* Try it: The lines to reproduce from the material below are those from the one containing "orange pan [280,173,413,233]" through the one containing "yellow lemon [769,560,821,617] -> none", both included; write them out exactly and add nothing.

#### Records supplied ####

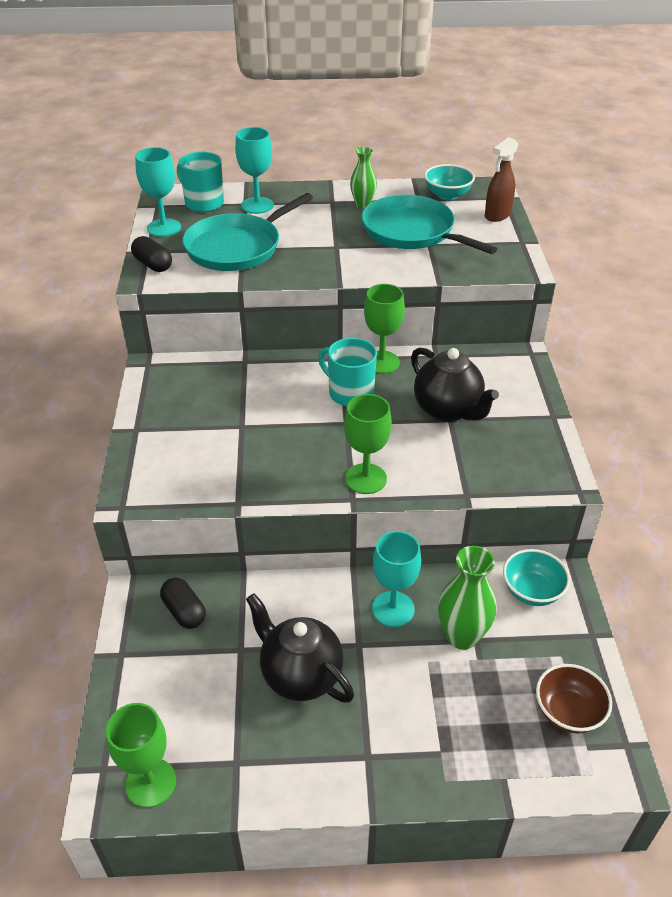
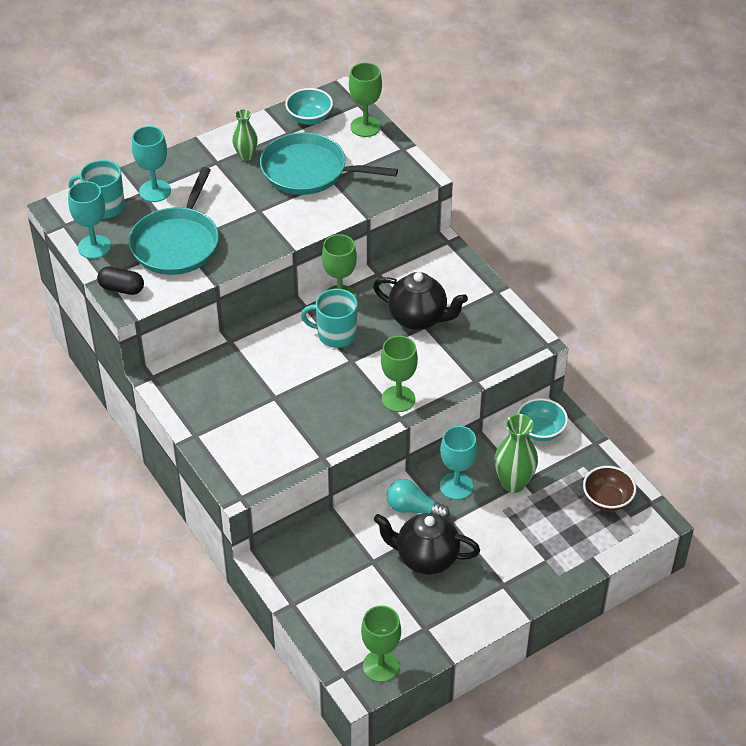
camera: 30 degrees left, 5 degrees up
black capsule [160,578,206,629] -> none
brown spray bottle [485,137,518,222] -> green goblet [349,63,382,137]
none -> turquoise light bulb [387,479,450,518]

####
#### Records supplied ####

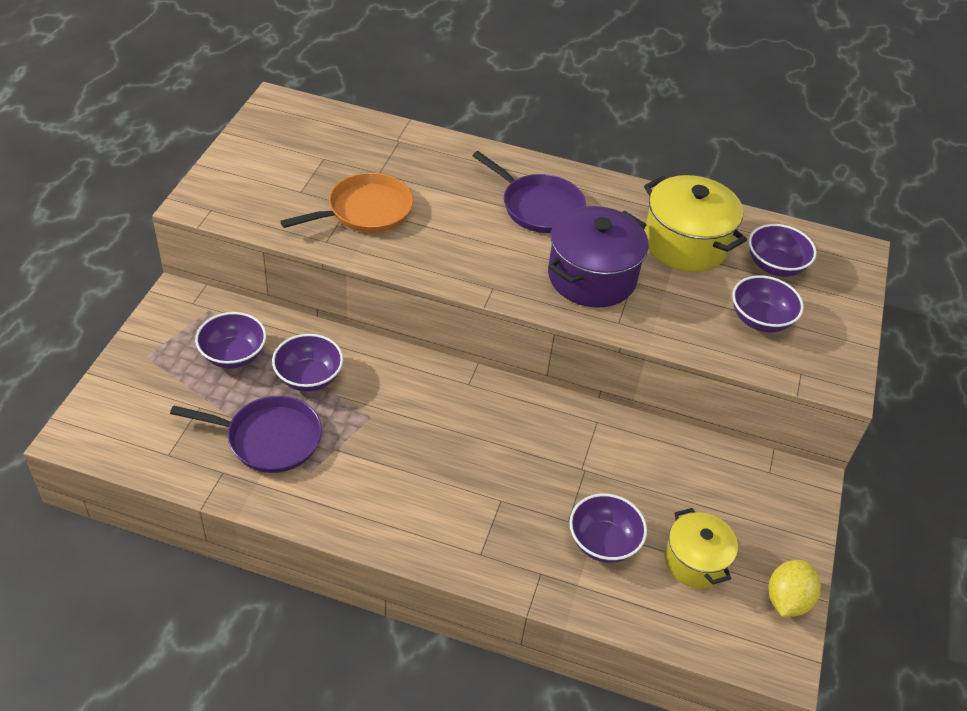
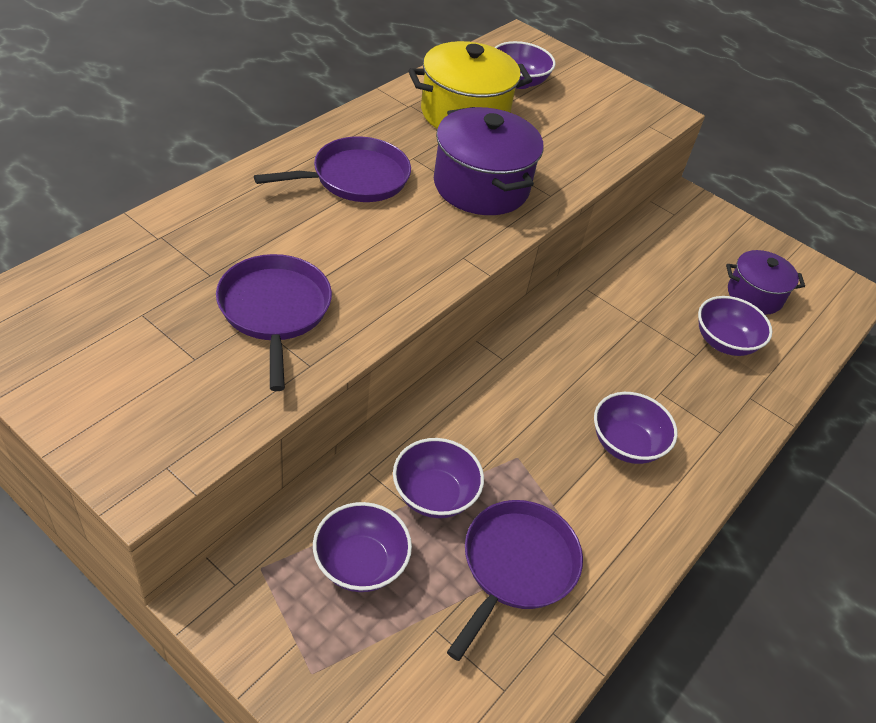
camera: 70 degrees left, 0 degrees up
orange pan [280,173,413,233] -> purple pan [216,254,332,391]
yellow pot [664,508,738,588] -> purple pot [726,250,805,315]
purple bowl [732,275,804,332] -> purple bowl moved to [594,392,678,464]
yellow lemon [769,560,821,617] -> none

####
#### Records supplied ####

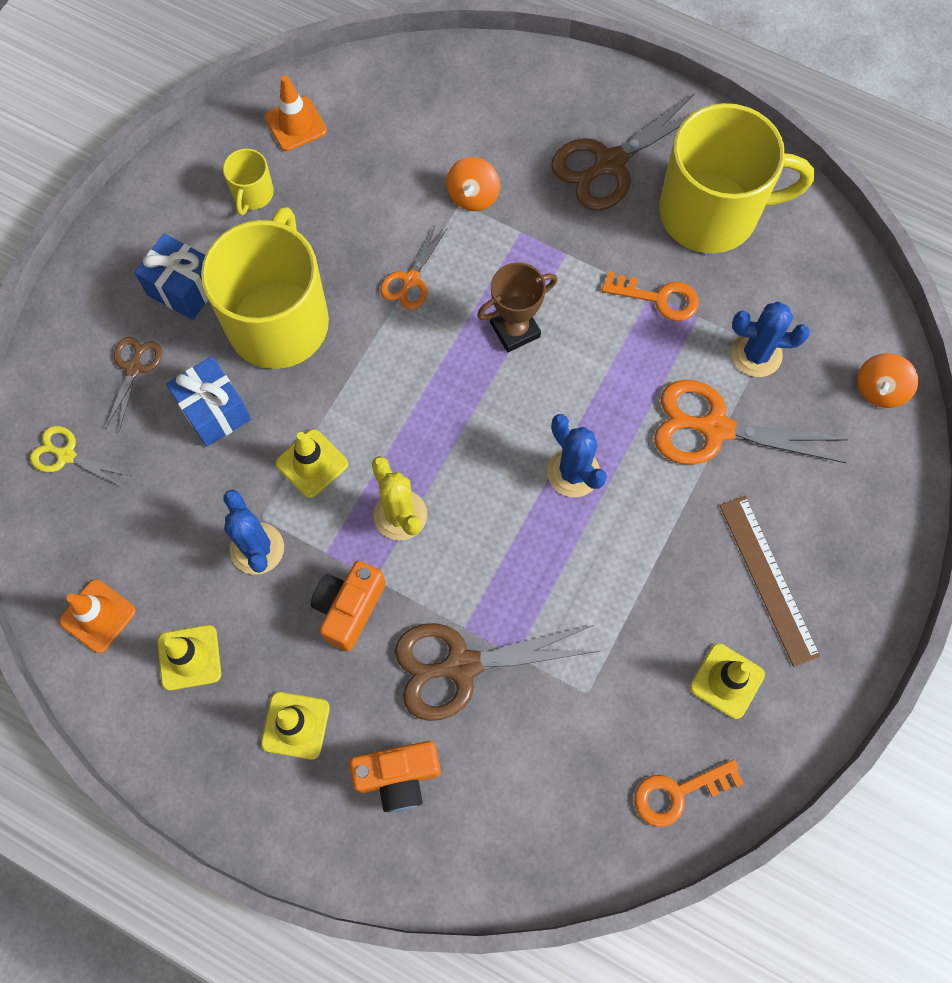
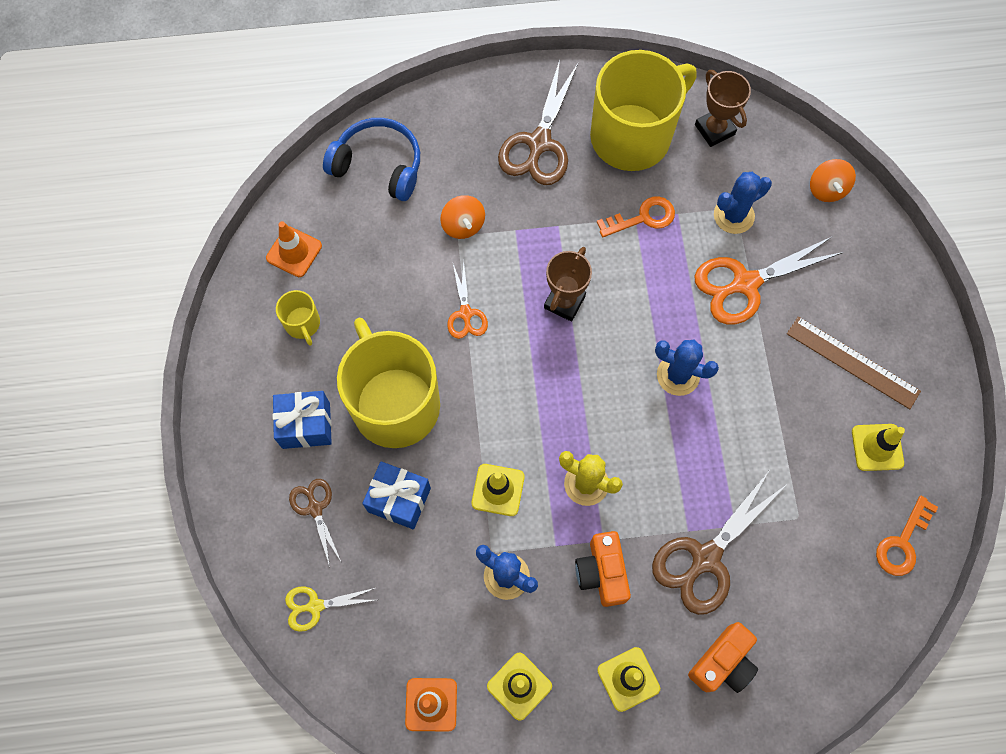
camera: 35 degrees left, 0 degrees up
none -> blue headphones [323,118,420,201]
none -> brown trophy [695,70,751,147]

####

* The completed task:
orange pan [280,173,413,233] -> purple pan [216,254,332,391]
yellow pot [664,508,738,588] -> purple pot [726,250,805,315]
purple bowl [732,275,804,332] -> purple bowl moved to [594,392,678,464]
yellow lemon [769,560,821,617] -> none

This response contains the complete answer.